[[ DATASET SECTION open ]]

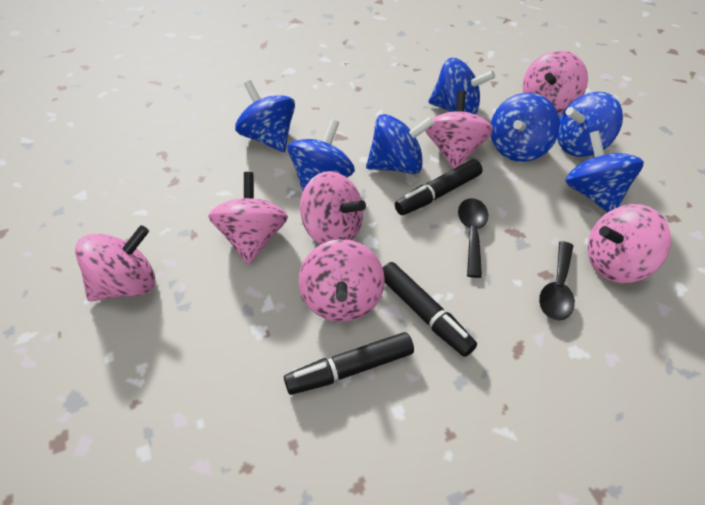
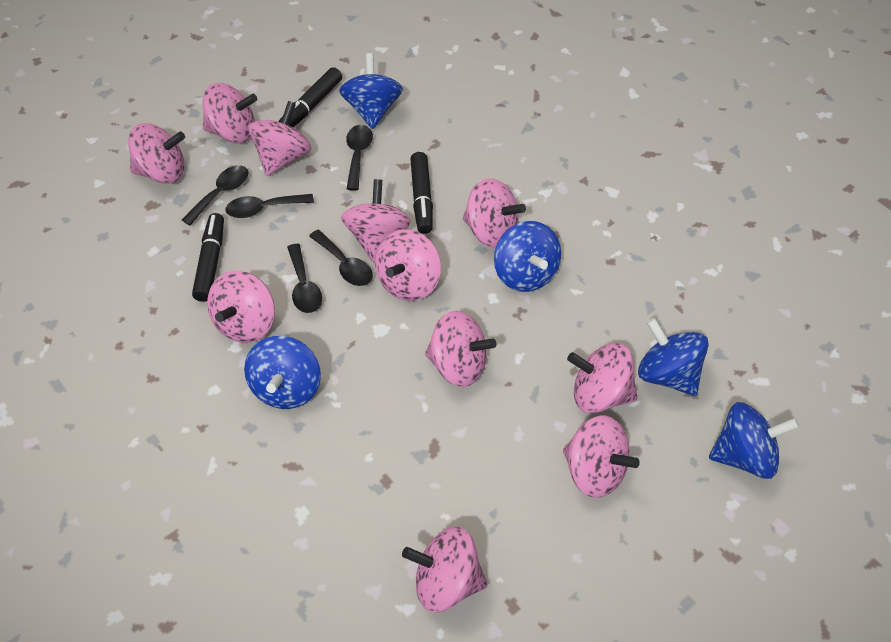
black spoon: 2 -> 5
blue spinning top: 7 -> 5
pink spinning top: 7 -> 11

[[ DATASET SECTION closed ]]

== PROBLEM DESCRIPTION ==
The data must come back word for word, with every picture removed.

== PROBLEM SOLUTION ==
black spoon: 2 -> 5
blue spinning top: 7 -> 5
pink spinning top: 7 -> 11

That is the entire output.